*** Opening Data provided ***

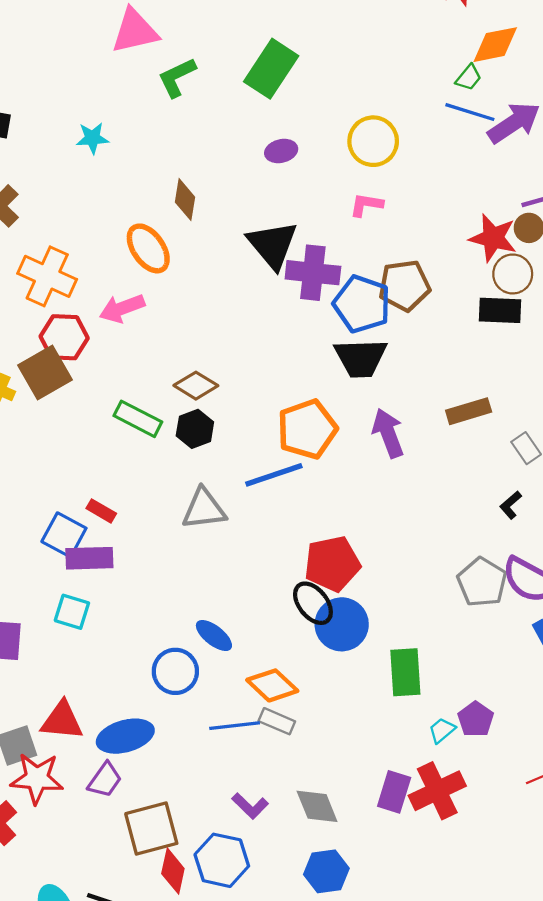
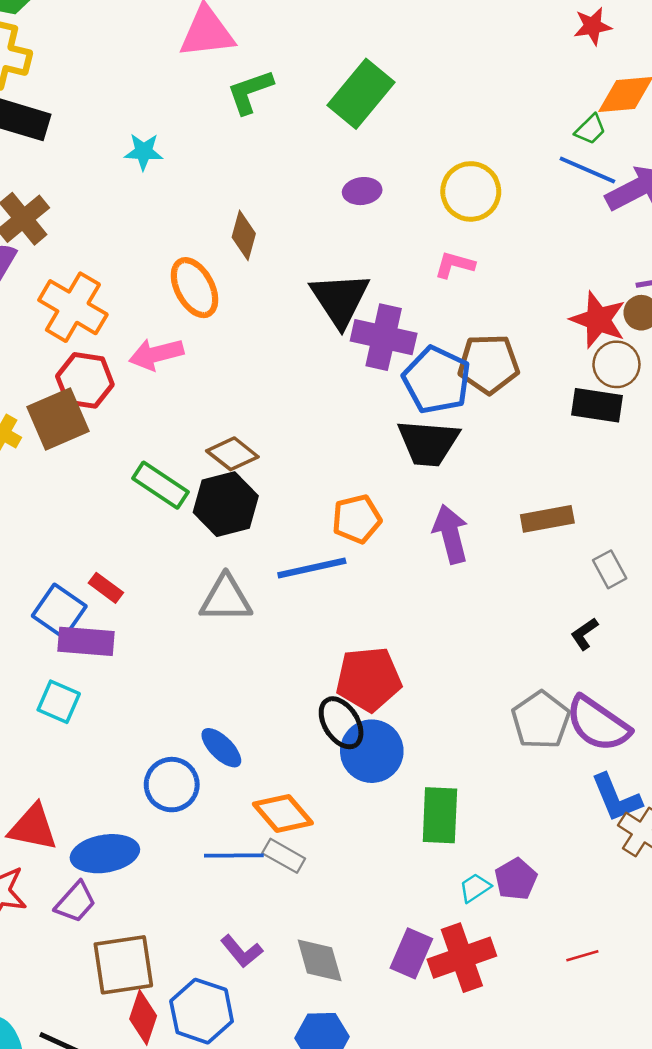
black hexagon: (195, 429) -> (226, 504), size x1.4
orange pentagon: (307, 429) -> (357, 519), size x0.7

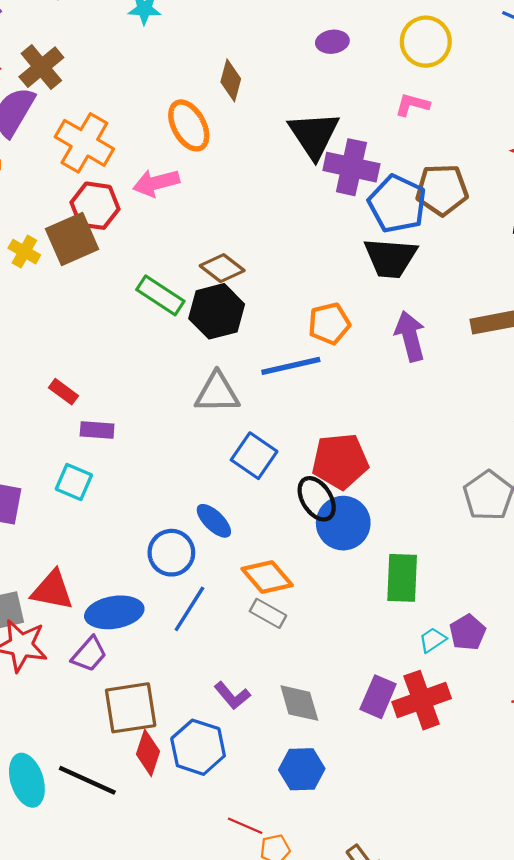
red rectangle: (106, 588) -> (63, 392), moved
blue square: (59, 611) -> (254, 456), moved
purple rectangle: (86, 641) -> (97, 430), size x0.7
blue line: (234, 856) -> (189, 609), moved, turned -57

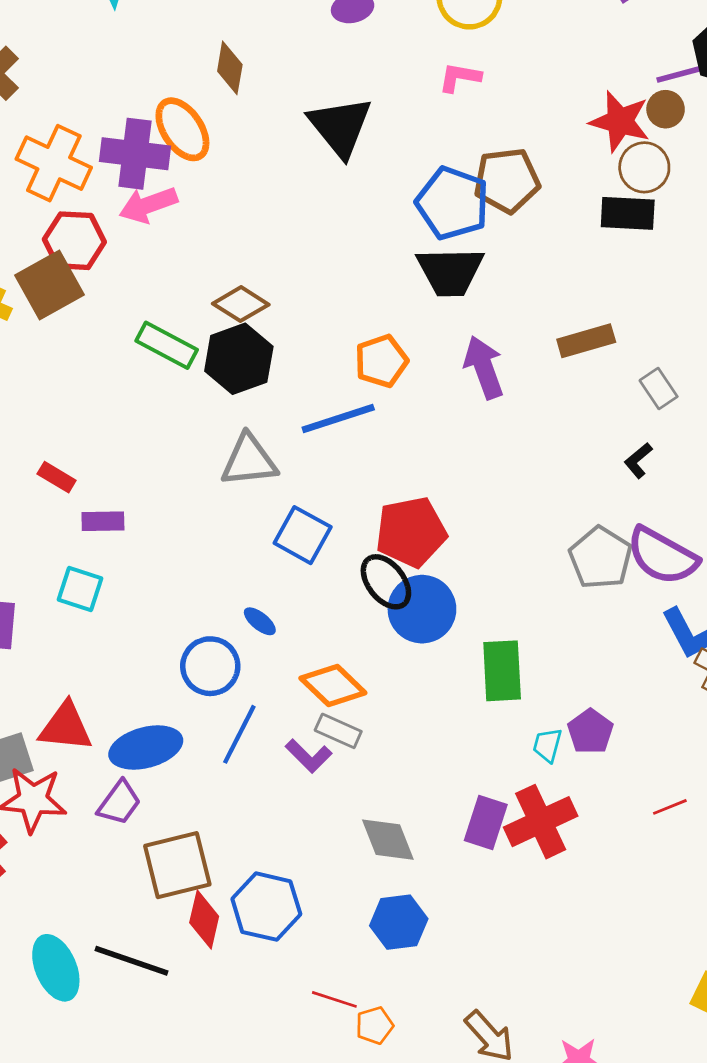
purple cross: (351, 167) -> (135, 154), moved
blue ellipse: (214, 521) -> (260, 621), size x0.7
cyan trapezoid: (433, 640) -> (547, 745), turned -36
purple L-shape: (232, 696) -> (309, 756), moved

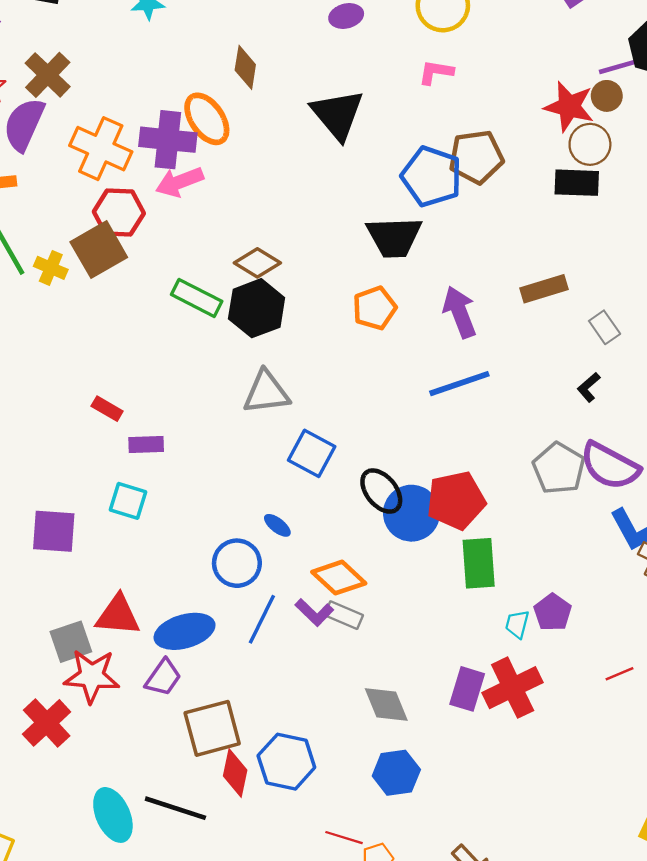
black trapezoid: (450, 272) -> (394, 237), moved
blue line: (338, 418) -> (459, 384), moved
red pentagon: (411, 532) -> (456, 500), moved
purple L-shape: (309, 756) -> (314, 612), moved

*** Closing Data provided ***

Exercise brief => The line with "black trapezoid: (450, 272)" and all lines after it through the end of the data above: write these out exactly and add nothing.

Answer to this exercise =>
black trapezoid: (450, 272) -> (394, 237), moved
blue line: (338, 418) -> (459, 384), moved
red pentagon: (411, 532) -> (456, 500), moved
purple L-shape: (309, 756) -> (314, 612), moved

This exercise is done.